DIRECTIONS FOR THIS TASK — Search the data for the string "degrees" and extract every line where it appears.

++++++

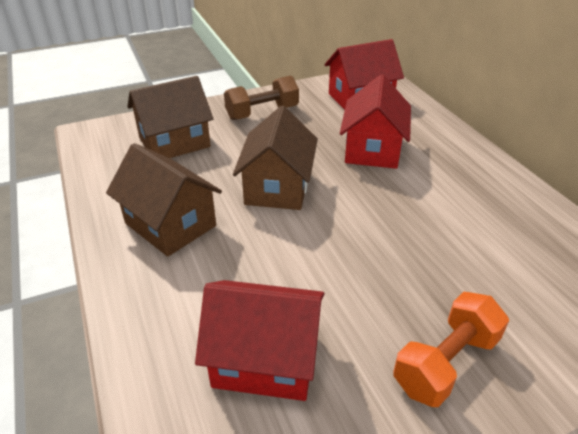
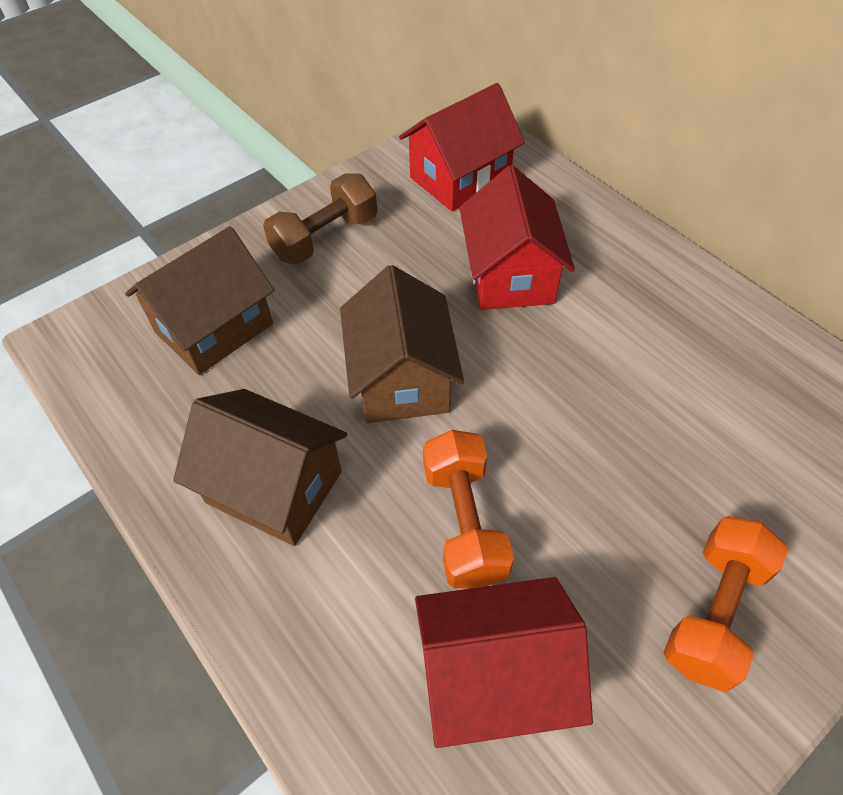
camera: 15 degrees left, 15 degrees up
(284, 269) = (464, 522): none -> orange dumbbell

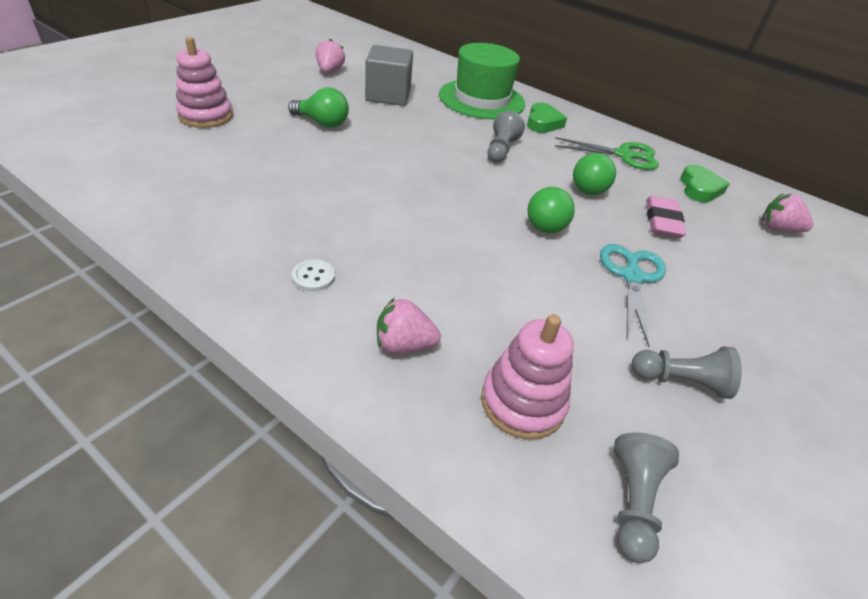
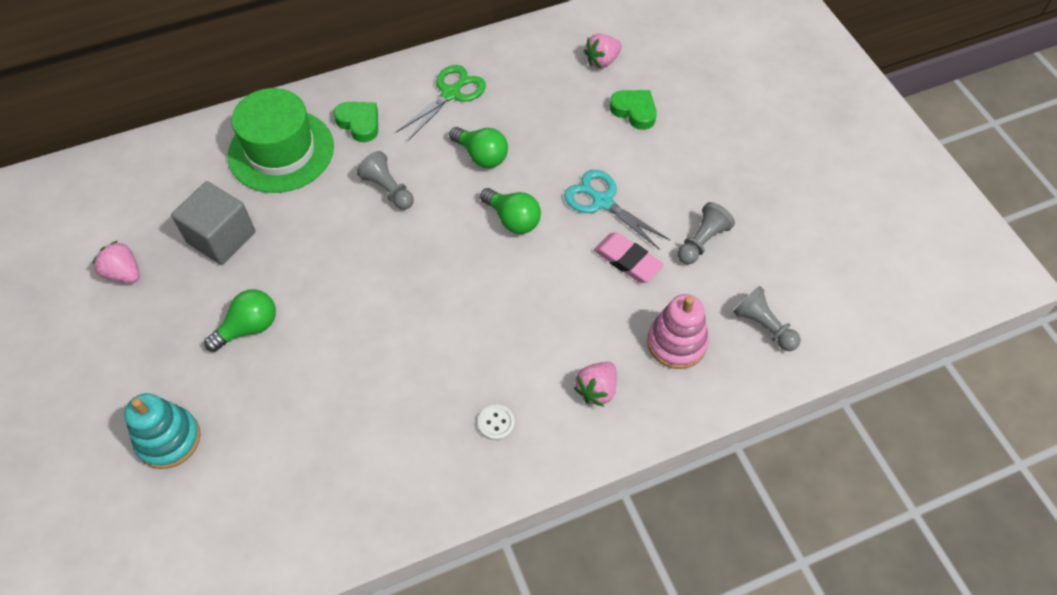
camera: 55 degrees left, 15 degrees up
(206, 116) = (169, 439): pink stacking toy -> turquoise stacking toy
(662, 221) = (553, 133): pink eraser -> pink eraser (627, 260)
(699, 188) = (527, 73): green heart -> green heart (634, 111)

++++++

ANSWER SECTION —
camera: 15 degrees left, 15 degrees up
camera: 55 degrees left, 15 degrees up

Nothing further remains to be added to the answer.